=== The records ===

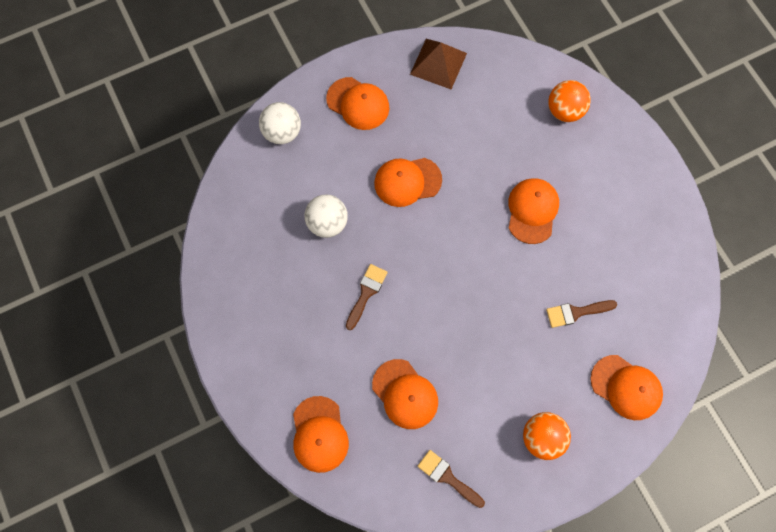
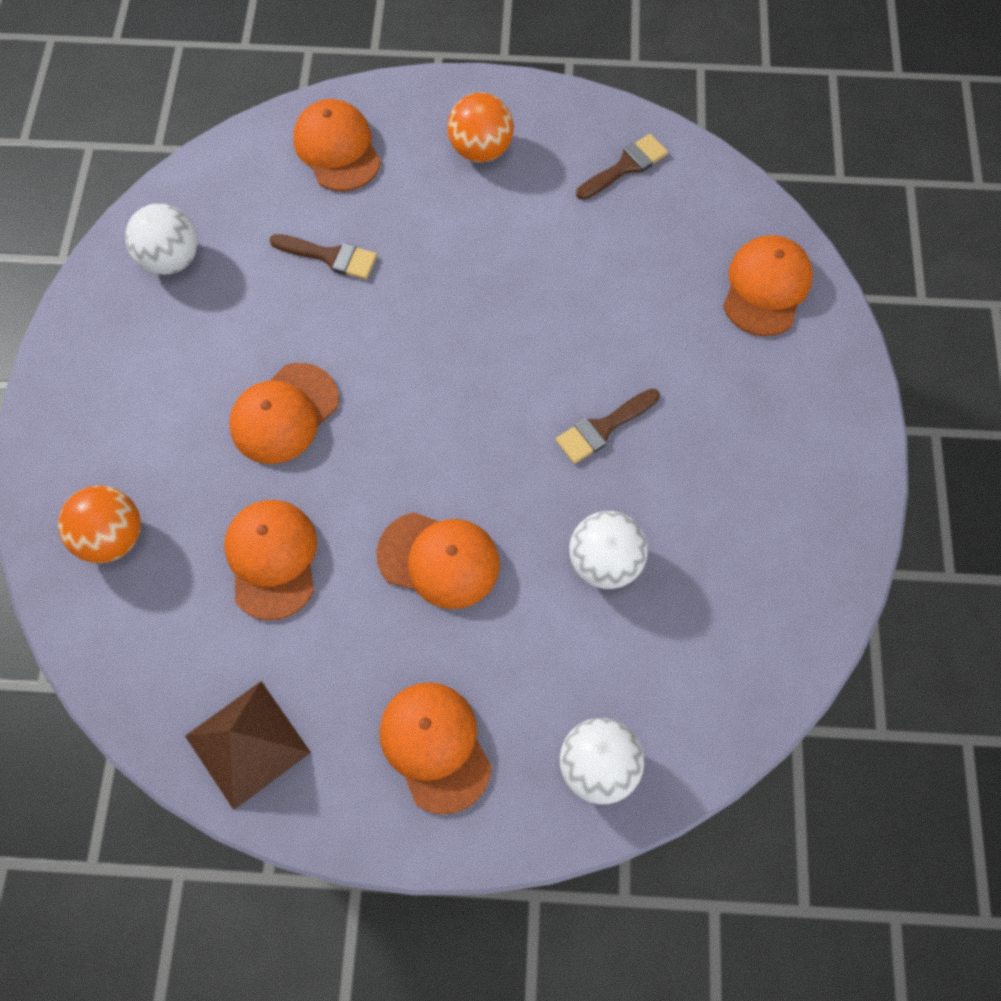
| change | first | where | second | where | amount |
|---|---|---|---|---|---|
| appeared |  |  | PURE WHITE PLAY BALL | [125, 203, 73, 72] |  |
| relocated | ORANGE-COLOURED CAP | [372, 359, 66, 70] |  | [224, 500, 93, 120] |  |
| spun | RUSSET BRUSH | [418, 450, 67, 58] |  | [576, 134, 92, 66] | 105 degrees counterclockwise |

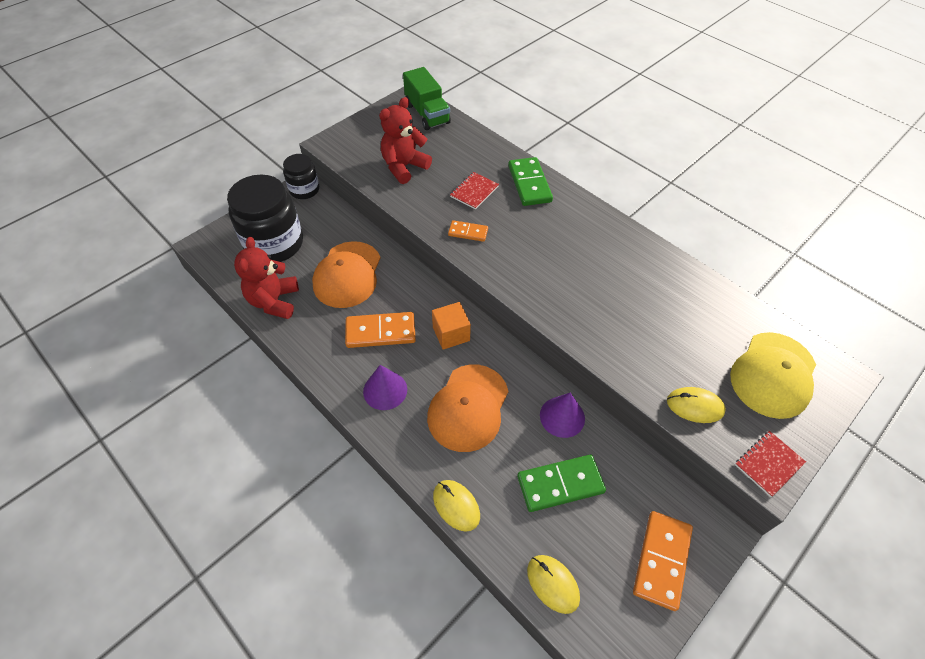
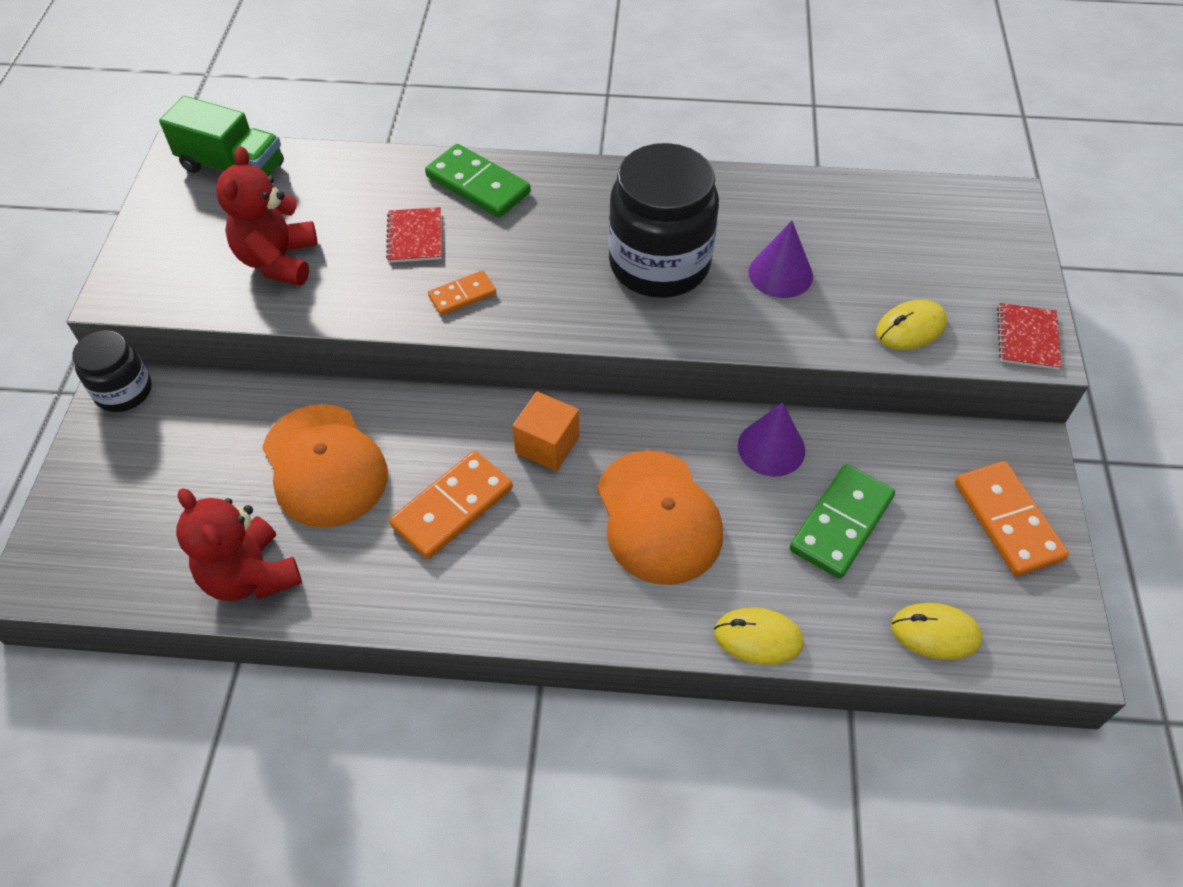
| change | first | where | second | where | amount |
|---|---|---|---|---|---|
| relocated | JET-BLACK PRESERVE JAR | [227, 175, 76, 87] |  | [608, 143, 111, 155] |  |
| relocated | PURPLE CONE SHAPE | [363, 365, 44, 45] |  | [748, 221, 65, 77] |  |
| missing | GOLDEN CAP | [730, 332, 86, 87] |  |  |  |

===

Aim of the task =
Your copy should repeat each entry above exactly but contain no pictures.

Result for this exercise =
| change | first | where | second | where | amount |
|---|---|---|---|---|---|
| appeared |  |  | PURE WHITE PLAY BALL | [125, 203, 73, 72] |  |
| relocated | ORANGE-COLOURED CAP | [372, 359, 66, 70] |  | [224, 500, 93, 120] |  |
| spun | RUSSET BRUSH | [418, 450, 67, 58] |  | [576, 134, 92, 66] | 105 degrees counterclockwise |

| change | first | where | second | where | amount |
|---|---|---|---|---|---|
| relocated | JET-BLACK PRESERVE JAR | [227, 175, 76, 87] |  | [608, 143, 111, 155] |  |
| relocated | PURPLE CONE SHAPE | [363, 365, 44, 45] |  | [748, 221, 65, 77] |  |
| missing | GOLDEN CAP | [730, 332, 86, 87] |  |  |  |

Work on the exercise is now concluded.